Task prompt:
Could you filter the material and copy every line where the word "brown" occurs?

Records for this task:
[Start of Attachment]

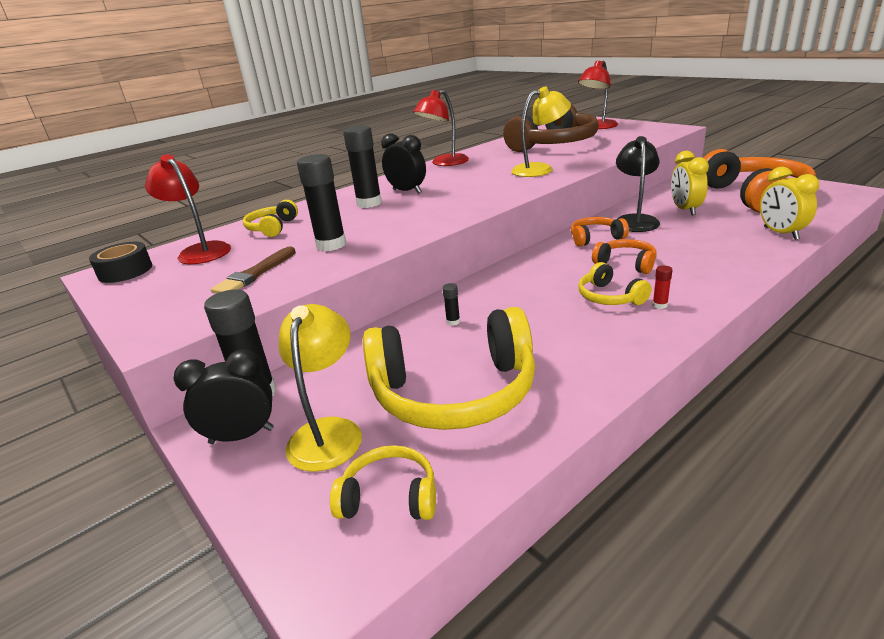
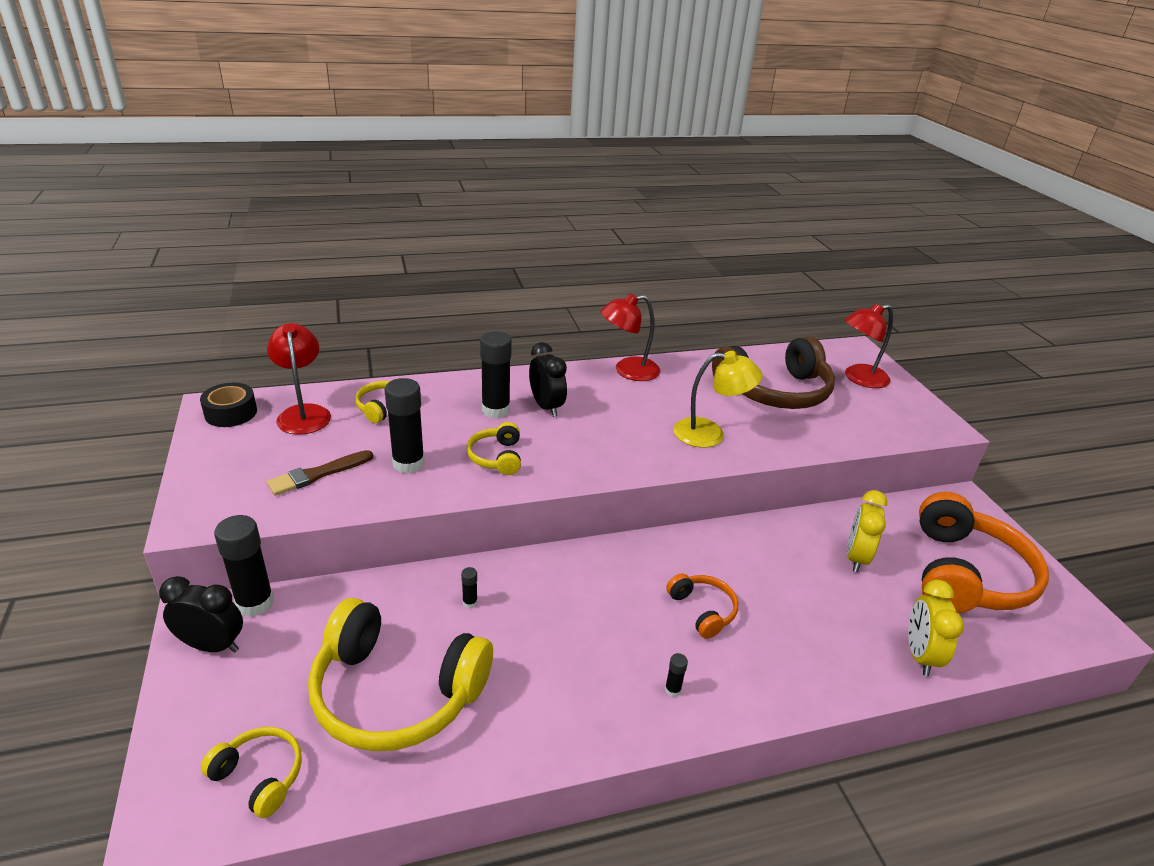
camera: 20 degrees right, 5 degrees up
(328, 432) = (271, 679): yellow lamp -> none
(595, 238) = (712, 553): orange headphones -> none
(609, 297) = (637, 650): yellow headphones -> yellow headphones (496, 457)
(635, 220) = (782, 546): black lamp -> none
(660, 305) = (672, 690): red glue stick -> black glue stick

[End of Attachment]
[Start of Attachment]

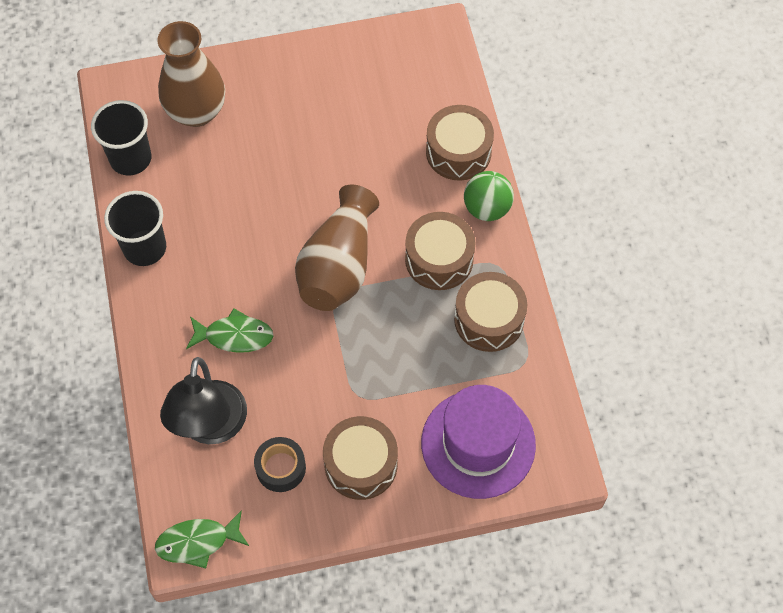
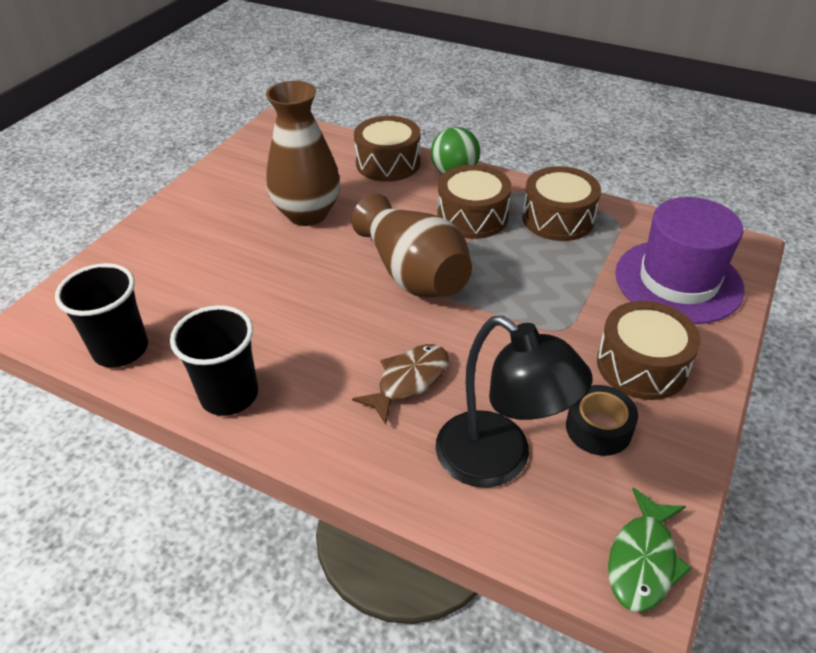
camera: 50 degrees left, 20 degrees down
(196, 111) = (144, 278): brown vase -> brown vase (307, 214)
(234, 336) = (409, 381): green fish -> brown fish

[End of Attachment]

Problem solution:
(196, 111) = (144, 278): brown vase -> brown vase (307, 214)
(234, 336) = (409, 381): green fish -> brown fish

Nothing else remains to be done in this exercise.